*EXERCISE GOAL*. Starting at the first of the entries below and ending at the line that contains "road 3 (residential): [(128,344),(151,257),(166,136)]", arrange those lines, both ends included, as a numbered list with blank lines omitted.

Stored dataset items:
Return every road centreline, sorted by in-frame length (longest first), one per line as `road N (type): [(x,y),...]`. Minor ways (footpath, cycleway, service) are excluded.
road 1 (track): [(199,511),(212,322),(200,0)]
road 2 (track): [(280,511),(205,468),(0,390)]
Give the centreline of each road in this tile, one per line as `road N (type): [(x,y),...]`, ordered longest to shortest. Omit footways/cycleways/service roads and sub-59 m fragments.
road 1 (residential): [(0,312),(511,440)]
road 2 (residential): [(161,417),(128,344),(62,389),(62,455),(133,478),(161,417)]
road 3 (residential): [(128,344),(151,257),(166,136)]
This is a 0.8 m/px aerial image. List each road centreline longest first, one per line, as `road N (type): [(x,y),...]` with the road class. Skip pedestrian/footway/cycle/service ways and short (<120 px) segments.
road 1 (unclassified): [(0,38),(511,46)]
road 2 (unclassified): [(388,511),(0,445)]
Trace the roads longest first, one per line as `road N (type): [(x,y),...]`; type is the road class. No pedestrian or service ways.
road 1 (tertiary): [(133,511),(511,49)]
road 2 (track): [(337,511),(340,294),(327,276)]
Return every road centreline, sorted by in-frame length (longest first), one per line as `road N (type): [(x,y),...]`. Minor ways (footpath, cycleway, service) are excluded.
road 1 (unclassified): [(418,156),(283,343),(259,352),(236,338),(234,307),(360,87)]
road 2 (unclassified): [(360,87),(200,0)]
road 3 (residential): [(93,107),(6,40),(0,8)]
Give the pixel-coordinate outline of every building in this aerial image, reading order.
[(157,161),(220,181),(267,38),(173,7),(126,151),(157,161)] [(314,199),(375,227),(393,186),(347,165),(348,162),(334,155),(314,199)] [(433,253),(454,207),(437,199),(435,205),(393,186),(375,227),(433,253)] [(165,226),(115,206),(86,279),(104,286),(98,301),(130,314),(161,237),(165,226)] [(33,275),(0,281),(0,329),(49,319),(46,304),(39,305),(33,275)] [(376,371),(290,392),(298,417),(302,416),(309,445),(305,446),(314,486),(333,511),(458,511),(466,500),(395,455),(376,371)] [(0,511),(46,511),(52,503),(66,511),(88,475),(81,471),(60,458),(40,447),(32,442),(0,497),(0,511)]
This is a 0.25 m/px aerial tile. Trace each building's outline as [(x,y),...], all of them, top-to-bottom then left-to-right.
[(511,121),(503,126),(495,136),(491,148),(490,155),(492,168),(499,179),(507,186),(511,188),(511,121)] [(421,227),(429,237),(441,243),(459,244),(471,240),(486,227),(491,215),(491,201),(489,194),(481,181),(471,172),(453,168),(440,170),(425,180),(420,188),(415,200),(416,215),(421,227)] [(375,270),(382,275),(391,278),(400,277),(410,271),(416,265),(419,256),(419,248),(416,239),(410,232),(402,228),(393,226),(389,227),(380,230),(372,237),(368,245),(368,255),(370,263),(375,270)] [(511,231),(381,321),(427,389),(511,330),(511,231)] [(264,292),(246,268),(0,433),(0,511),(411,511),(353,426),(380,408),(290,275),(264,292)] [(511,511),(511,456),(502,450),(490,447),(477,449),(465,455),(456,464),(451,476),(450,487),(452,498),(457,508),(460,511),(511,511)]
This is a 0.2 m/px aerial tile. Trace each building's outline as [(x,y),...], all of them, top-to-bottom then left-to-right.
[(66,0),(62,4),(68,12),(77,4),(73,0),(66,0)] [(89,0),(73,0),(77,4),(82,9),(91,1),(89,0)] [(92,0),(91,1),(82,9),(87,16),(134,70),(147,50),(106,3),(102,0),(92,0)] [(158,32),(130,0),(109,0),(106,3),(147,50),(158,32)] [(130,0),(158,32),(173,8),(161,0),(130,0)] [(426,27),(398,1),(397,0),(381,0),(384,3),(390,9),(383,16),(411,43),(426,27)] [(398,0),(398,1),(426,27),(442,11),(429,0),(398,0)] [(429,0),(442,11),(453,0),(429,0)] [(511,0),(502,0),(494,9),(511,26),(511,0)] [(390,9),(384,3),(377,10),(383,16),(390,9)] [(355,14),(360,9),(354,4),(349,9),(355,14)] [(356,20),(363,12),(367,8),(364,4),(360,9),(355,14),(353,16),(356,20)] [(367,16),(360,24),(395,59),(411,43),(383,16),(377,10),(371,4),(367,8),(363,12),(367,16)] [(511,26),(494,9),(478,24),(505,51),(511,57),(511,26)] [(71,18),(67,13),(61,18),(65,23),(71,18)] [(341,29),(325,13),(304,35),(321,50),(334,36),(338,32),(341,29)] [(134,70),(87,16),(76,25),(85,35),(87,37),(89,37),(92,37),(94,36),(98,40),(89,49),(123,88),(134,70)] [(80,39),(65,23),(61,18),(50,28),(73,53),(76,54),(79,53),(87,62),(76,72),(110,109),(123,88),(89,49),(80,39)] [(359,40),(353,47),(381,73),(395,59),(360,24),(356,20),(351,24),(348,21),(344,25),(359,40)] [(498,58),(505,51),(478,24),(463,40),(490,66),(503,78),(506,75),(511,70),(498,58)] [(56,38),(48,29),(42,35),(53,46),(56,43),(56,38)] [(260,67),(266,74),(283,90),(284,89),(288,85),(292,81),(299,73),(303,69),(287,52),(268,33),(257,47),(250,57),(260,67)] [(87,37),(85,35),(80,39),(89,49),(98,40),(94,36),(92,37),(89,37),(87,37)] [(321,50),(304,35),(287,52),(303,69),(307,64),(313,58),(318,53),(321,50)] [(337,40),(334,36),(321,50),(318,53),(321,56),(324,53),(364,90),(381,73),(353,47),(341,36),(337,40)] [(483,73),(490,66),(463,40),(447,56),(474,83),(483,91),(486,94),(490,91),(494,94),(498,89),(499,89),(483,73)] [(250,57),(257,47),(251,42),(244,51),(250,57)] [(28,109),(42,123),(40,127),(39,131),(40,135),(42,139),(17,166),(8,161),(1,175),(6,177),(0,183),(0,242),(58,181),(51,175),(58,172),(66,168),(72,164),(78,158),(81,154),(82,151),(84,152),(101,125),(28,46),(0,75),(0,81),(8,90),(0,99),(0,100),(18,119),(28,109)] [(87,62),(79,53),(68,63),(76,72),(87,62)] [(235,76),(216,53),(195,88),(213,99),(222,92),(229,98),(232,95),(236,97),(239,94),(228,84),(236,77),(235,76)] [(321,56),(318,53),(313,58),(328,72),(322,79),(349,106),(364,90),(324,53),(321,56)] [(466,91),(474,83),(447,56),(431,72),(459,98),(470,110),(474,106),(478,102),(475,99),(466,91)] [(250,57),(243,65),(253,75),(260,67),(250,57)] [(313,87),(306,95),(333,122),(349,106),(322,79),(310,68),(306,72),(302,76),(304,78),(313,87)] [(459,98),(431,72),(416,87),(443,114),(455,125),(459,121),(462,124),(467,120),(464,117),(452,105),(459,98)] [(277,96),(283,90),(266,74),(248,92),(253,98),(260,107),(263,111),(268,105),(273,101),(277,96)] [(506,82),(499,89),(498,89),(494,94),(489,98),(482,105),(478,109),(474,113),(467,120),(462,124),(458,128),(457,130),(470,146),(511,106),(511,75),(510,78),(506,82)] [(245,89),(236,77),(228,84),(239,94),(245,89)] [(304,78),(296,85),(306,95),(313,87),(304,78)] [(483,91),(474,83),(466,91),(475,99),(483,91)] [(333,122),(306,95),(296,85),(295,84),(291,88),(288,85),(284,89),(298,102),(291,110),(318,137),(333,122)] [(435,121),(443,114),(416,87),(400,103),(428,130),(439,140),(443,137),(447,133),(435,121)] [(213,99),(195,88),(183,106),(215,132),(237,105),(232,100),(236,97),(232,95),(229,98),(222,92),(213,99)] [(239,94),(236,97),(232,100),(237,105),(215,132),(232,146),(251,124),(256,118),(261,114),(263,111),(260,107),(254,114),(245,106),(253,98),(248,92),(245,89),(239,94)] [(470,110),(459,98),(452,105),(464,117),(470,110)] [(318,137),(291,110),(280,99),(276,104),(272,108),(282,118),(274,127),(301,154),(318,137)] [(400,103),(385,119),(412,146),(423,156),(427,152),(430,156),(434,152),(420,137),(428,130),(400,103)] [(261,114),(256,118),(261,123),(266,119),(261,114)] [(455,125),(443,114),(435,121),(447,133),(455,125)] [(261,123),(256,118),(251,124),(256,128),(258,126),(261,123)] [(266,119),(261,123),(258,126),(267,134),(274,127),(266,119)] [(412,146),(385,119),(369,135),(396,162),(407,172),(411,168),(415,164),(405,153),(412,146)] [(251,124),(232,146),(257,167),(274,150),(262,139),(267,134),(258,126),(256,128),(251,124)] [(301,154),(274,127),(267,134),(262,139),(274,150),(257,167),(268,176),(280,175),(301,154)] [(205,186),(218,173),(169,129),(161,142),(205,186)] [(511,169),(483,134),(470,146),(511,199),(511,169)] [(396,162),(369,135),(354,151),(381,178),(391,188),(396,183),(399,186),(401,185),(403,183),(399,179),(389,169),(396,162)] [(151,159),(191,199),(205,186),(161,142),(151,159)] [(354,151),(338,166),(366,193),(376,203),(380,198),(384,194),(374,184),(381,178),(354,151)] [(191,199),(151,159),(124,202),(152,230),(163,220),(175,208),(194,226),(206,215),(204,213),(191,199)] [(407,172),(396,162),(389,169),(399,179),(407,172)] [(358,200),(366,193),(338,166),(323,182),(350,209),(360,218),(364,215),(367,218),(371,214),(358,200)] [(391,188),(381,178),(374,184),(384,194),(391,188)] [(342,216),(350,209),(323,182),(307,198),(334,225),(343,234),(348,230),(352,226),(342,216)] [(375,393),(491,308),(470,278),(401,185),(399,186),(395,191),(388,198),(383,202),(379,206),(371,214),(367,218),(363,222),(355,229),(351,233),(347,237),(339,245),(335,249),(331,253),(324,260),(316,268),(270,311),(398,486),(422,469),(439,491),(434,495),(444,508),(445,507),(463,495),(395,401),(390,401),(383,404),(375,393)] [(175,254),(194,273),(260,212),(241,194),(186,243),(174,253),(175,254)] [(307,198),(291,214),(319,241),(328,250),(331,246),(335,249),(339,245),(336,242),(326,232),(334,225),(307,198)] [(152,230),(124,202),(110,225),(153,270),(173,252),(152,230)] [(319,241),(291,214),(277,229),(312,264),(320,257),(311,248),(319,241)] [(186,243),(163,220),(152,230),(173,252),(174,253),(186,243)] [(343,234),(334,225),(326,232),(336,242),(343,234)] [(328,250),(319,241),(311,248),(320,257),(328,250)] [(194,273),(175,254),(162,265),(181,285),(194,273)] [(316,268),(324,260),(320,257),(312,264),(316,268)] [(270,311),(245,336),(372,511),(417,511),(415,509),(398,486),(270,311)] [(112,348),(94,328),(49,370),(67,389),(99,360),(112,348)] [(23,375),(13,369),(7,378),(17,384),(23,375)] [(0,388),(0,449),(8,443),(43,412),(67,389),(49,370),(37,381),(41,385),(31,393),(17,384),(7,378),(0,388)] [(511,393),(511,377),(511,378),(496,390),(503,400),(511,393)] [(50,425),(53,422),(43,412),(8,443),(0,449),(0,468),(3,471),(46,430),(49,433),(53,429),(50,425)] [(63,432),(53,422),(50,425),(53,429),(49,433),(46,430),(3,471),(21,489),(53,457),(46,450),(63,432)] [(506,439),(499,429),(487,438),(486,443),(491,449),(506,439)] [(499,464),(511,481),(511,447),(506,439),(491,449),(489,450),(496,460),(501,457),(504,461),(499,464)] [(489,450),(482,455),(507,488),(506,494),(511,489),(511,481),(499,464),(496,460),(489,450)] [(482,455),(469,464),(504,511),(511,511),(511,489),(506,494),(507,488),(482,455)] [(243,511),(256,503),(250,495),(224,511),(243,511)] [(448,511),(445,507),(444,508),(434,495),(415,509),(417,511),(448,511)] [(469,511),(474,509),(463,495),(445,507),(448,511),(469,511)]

*SOLUTION*.
1. Return every road centreline, sorted by in-frame length (longest first), one per line as `road N (type): [(x,y),...]`. Minor ways (footpath, cycleway, service) are excluded.
2. road 1 (track): [(199,511),(212,322),(200,0)]
3. road 2 (track): [(280,511),(205,468),(0,390)]
4. Give the centreline of each road in this tile, one per line as `road N (type): [(x,y),...]`, ordered longest to shortest. Omit footways/cycleways/service roads and sub-59 m fragments.
5. road 1 (residential): [(0,312),(511,440)]
6. road 2 (residential): [(161,417),(128,344),(62,389),(62,455),(133,478),(161,417)]
7. road 3 (residential): [(128,344),(151,257),(166,136)]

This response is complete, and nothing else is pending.